Work required
Find the word "none" below. Copy each line that has it.

Data for this exercise below:

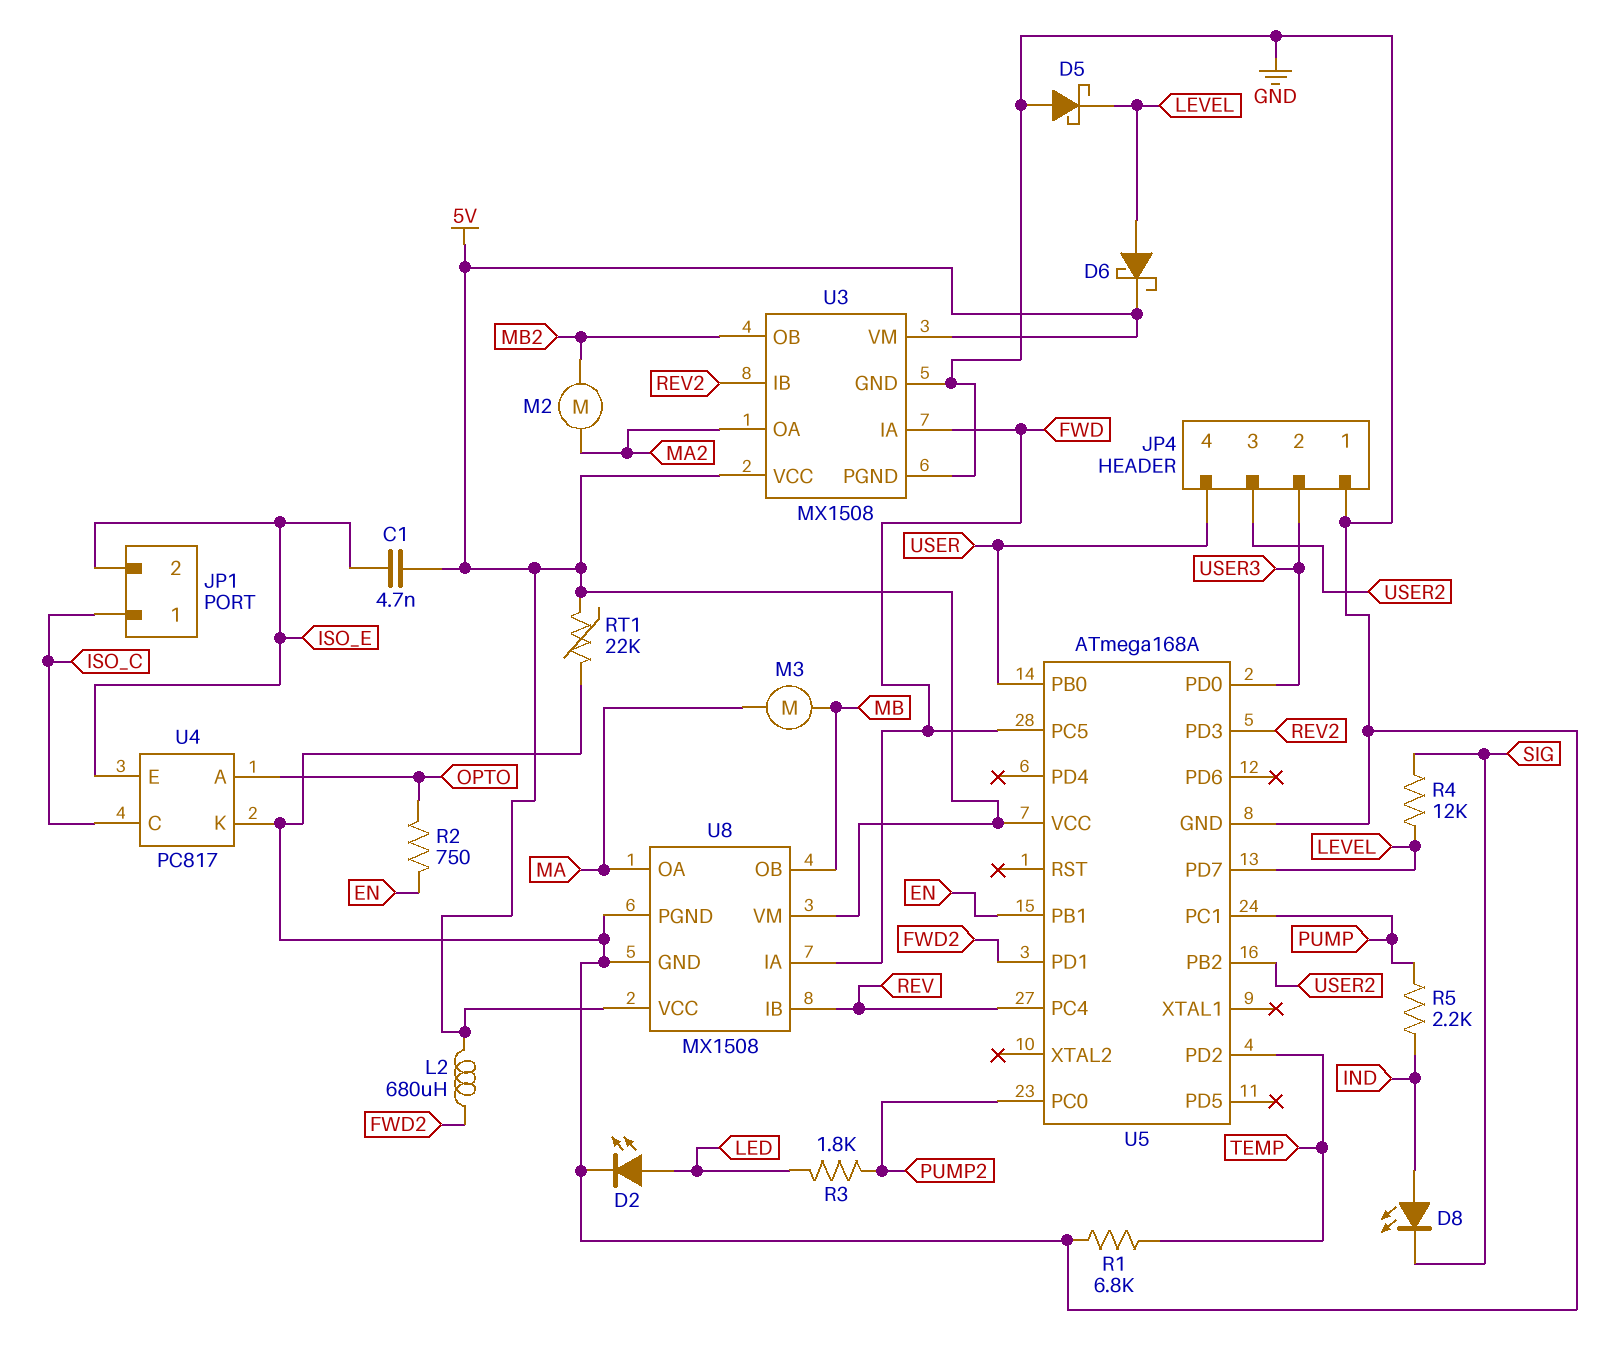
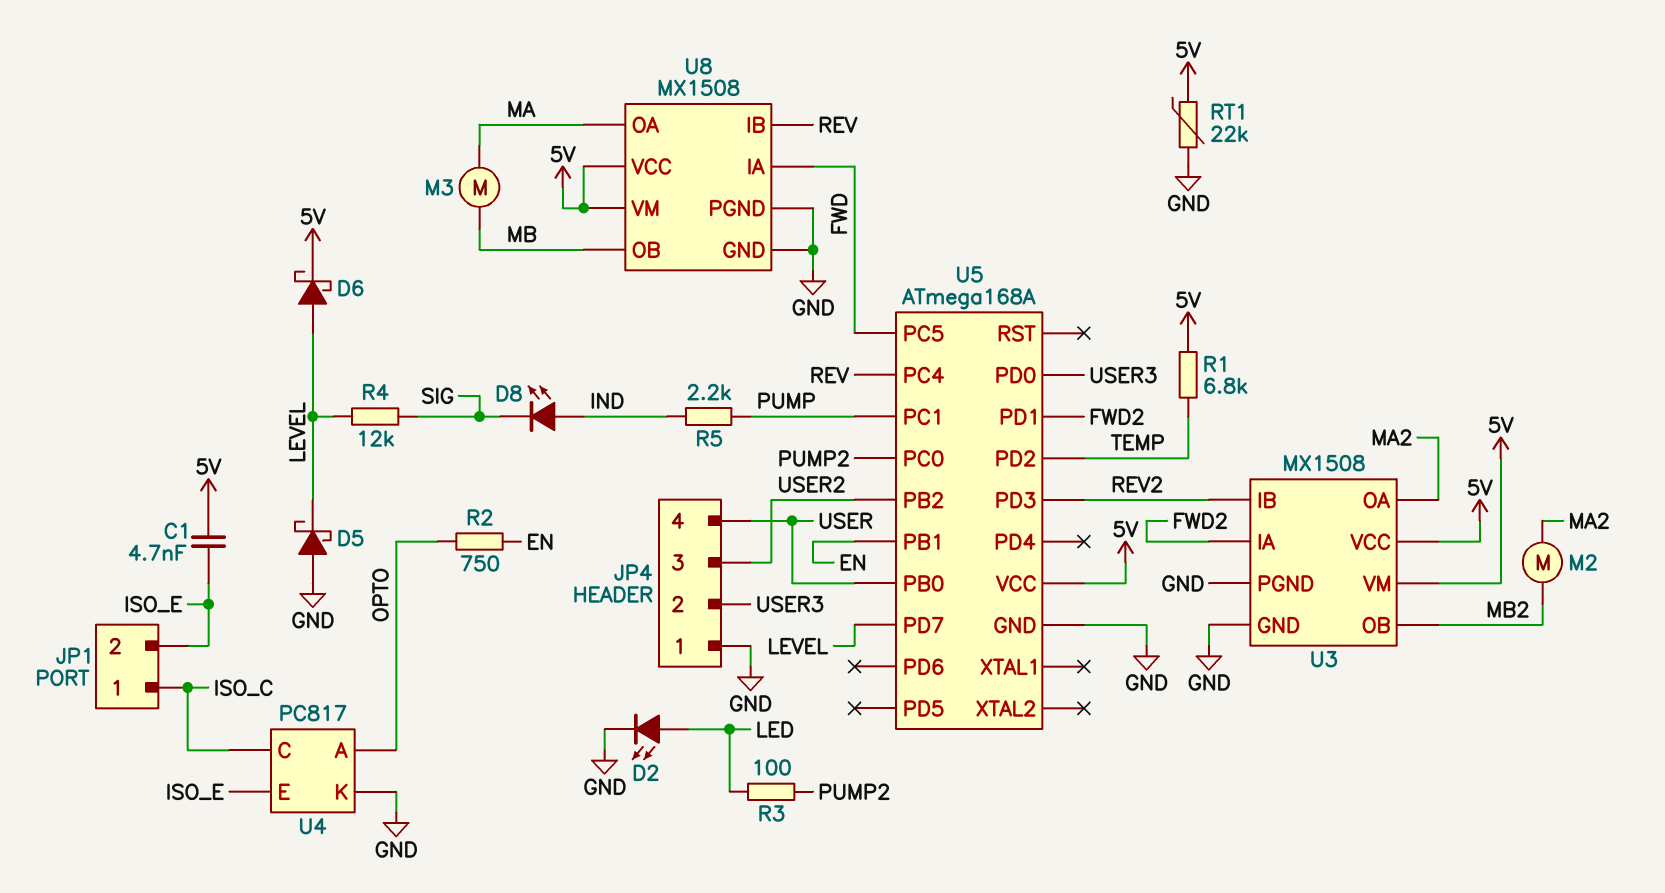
L2: 680uH (5V, FWD2) -> none
R1: 6.8k (GND, TEMP) -> 6.8k (5V, TEMP)
R3: 1.8k (LED, PUMP2) -> 100 (LED, PUMP2)
U3 pin IA: FWD -> FWD2

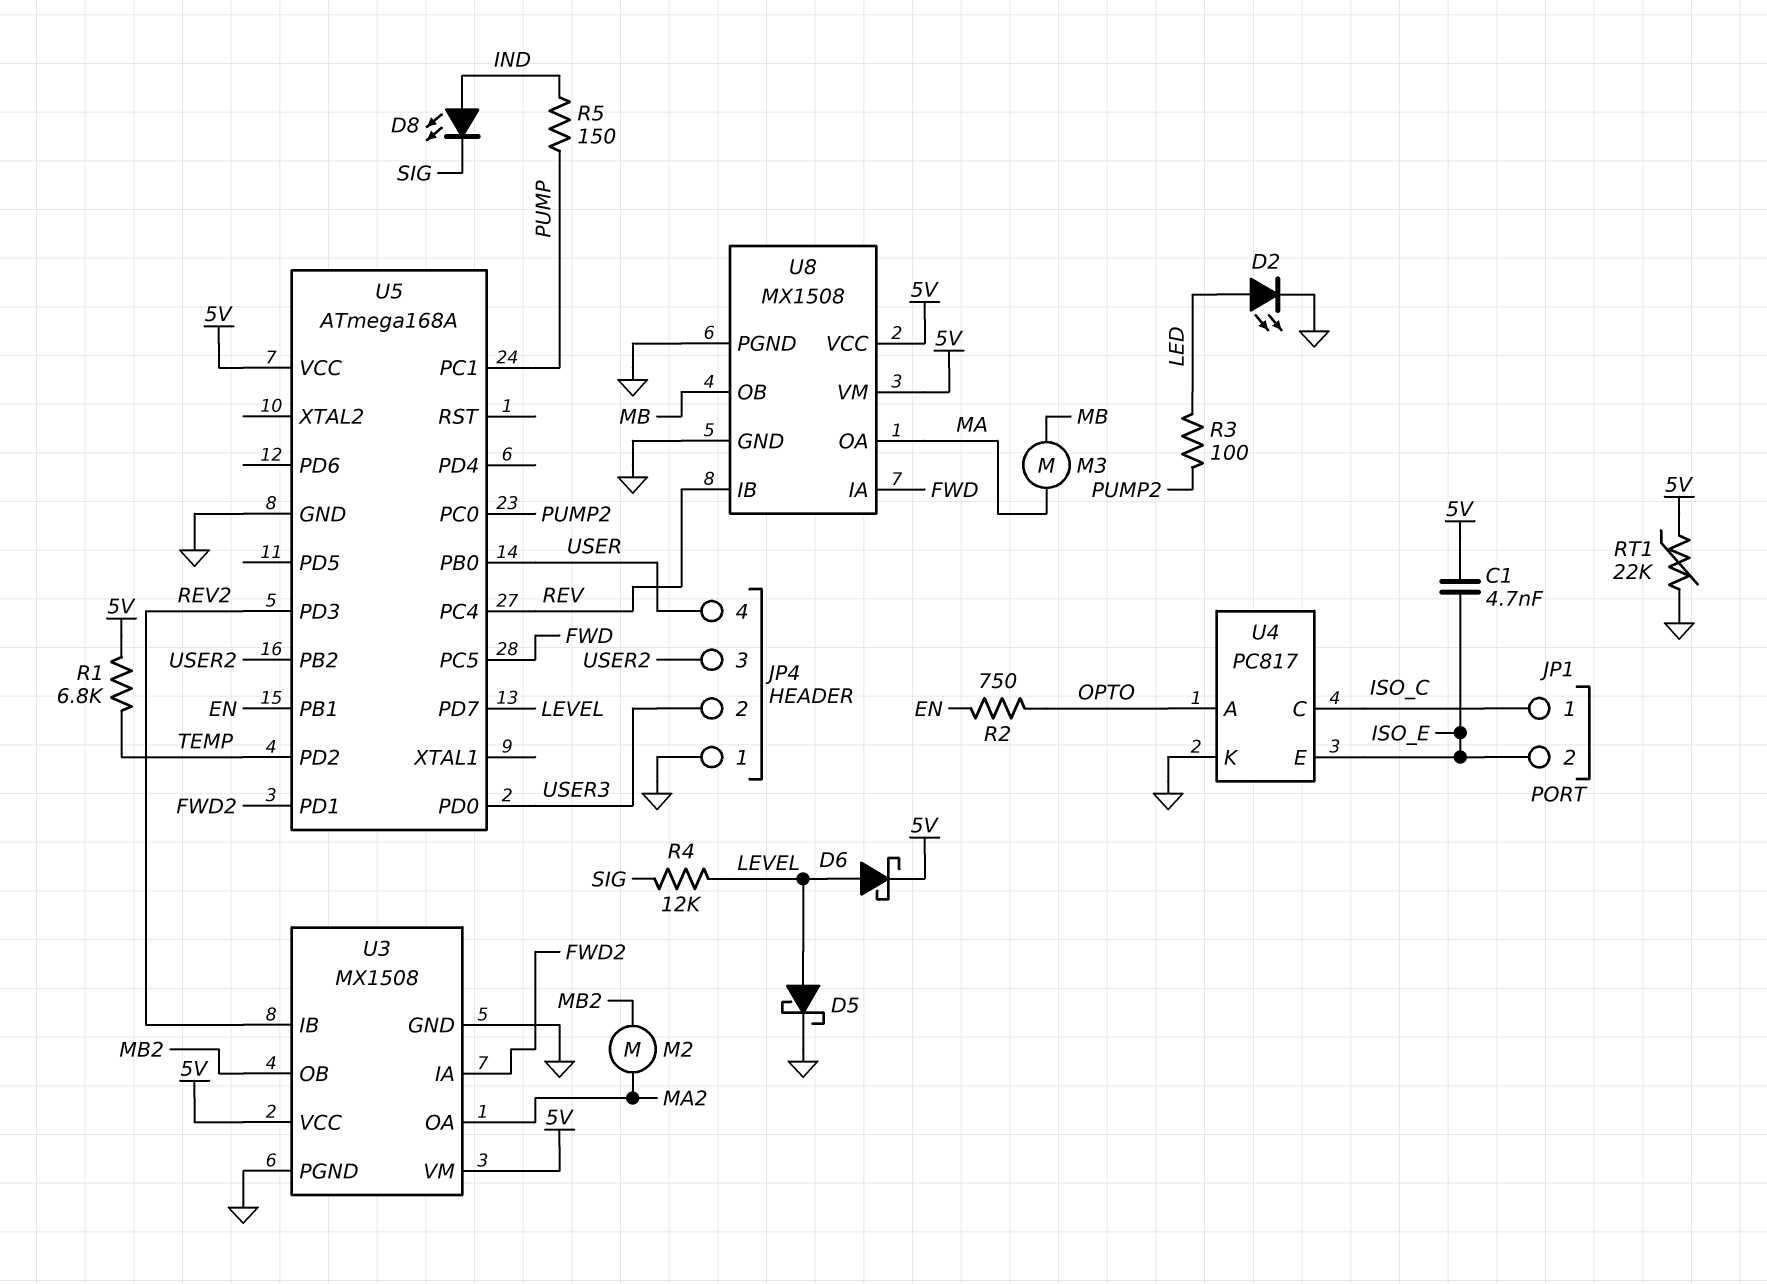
D5: schottky (A GND, K LEVEL) -> schottky (A LEVEL, K GND)
R5: 2.2k (IND, PUMP) -> 150 (IND, PUMP)

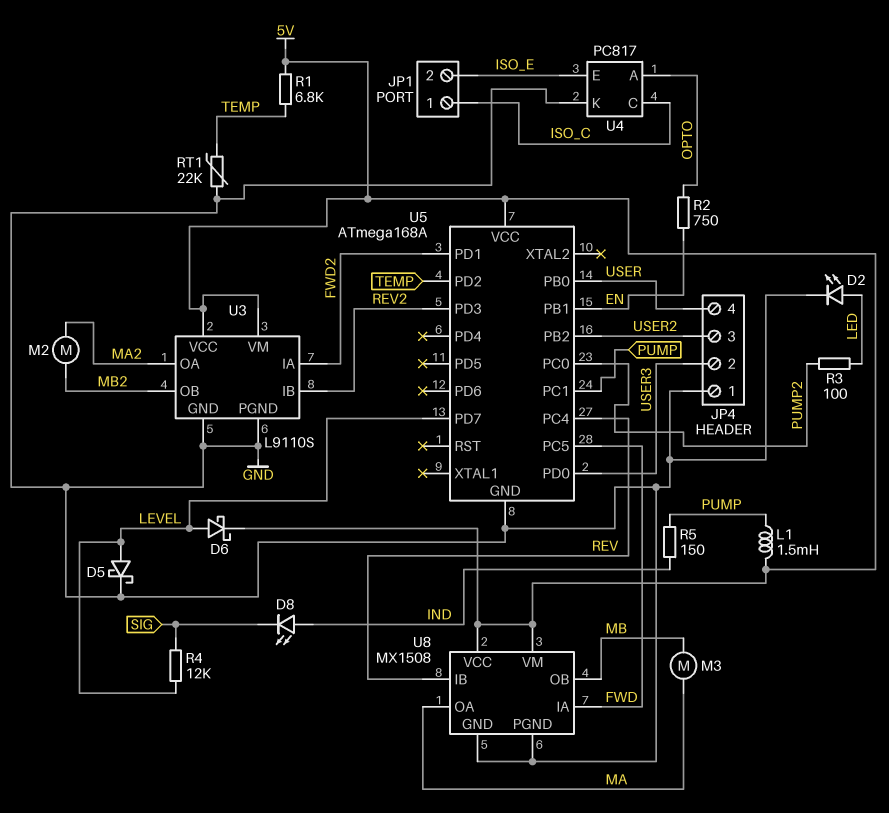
C1: 4.7nF (5V, ISO_E) -> none
L1: none -> 1.5mH (5V, PUMP)
RT1: 22k (5V, GND) -> 22k (GND, TEMP)
U3: MX1508 -> L9110S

End of Data for this exercise.

Answer box
L2: 680uH (5V, FWD2) -> none
C1: 4.7nF (5V, ISO_E) -> none
L1: none -> 1.5mH (5V, PUMP)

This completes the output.